> **DATASET EXTRACT**:
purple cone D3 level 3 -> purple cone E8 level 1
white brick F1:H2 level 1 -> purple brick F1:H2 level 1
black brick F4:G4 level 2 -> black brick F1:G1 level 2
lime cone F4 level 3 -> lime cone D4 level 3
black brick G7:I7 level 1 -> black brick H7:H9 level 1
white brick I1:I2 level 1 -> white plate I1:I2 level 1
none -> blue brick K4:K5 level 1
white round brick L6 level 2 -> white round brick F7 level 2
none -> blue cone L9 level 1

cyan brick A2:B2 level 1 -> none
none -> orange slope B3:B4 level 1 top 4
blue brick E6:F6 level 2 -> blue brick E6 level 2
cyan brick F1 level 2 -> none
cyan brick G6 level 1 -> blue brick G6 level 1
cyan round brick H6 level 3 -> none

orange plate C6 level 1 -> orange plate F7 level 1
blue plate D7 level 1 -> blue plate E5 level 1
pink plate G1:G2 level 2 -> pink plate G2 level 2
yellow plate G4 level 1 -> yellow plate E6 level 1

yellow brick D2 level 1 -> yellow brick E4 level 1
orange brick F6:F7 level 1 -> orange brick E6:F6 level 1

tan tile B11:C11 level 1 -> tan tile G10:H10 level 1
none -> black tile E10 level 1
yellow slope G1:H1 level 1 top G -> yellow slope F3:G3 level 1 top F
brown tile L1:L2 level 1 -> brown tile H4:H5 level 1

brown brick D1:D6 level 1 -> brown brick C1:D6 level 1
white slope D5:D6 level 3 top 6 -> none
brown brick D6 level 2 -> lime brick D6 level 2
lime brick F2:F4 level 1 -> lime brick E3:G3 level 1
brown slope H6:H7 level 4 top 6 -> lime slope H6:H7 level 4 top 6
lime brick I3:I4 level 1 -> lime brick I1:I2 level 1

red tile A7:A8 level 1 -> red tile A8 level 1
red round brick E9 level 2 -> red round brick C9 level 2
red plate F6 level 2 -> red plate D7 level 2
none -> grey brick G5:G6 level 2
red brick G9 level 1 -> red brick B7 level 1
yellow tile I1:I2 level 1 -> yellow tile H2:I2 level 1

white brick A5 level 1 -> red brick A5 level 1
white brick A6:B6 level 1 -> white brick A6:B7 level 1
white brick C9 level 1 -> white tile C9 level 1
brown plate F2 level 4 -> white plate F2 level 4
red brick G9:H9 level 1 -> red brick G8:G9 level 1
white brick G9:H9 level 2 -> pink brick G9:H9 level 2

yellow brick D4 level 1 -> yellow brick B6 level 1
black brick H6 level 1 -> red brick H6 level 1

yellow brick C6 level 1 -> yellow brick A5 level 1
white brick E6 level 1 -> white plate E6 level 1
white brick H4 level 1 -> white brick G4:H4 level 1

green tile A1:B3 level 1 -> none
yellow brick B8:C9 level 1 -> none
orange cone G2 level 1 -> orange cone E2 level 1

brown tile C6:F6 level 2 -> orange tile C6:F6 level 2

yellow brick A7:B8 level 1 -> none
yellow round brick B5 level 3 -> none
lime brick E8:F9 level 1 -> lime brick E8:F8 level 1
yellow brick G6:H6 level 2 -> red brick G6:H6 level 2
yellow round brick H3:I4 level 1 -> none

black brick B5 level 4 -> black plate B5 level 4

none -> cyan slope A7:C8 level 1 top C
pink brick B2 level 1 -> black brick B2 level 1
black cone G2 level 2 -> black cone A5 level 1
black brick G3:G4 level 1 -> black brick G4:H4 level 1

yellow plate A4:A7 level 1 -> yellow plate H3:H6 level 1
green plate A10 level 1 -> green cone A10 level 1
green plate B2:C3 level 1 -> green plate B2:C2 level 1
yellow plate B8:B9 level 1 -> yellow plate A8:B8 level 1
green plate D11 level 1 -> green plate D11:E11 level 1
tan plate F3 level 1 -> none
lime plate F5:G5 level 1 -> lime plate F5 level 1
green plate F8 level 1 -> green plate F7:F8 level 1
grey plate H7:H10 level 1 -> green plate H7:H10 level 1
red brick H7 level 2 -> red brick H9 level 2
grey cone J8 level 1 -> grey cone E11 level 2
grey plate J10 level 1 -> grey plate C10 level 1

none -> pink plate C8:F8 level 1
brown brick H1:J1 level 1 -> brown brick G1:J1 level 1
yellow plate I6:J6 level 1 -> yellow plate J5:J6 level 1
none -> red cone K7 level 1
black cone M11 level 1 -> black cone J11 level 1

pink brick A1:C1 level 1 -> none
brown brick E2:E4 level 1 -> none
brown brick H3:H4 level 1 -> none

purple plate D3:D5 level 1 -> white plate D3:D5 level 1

> **WORK TO COMPLETE**: Nothing outside this range should appear: the lines from the start of the listing through the line with "white slope D5:D6 level 3 top 6 -> none", each reproduced exactly, both ends included.

> **OUTPUT OF THE TASK**:
purple cone D3 level 3 -> purple cone E8 level 1
white brick F1:H2 level 1 -> purple brick F1:H2 level 1
black brick F4:G4 level 2 -> black brick F1:G1 level 2
lime cone F4 level 3 -> lime cone D4 level 3
black brick G7:I7 level 1 -> black brick H7:H9 level 1
white brick I1:I2 level 1 -> white plate I1:I2 level 1
none -> blue brick K4:K5 level 1
white round brick L6 level 2 -> white round brick F7 level 2
none -> blue cone L9 level 1

cyan brick A2:B2 level 1 -> none
none -> orange slope B3:B4 level 1 top 4
blue brick E6:F6 level 2 -> blue brick E6 level 2
cyan brick F1 level 2 -> none
cyan brick G6 level 1 -> blue brick G6 level 1
cyan round brick H6 level 3 -> none

orange plate C6 level 1 -> orange plate F7 level 1
blue plate D7 level 1 -> blue plate E5 level 1
pink plate G1:G2 level 2 -> pink plate G2 level 2
yellow plate G4 level 1 -> yellow plate E6 level 1

yellow brick D2 level 1 -> yellow brick E4 level 1
orange brick F6:F7 level 1 -> orange brick E6:F6 level 1

tan tile B11:C11 level 1 -> tan tile G10:H10 level 1
none -> black tile E10 level 1
yellow slope G1:H1 level 1 top G -> yellow slope F3:G3 level 1 top F
brown tile L1:L2 level 1 -> brown tile H4:H5 level 1

brown brick D1:D6 level 1 -> brown brick C1:D6 level 1
white slope D5:D6 level 3 top 6 -> none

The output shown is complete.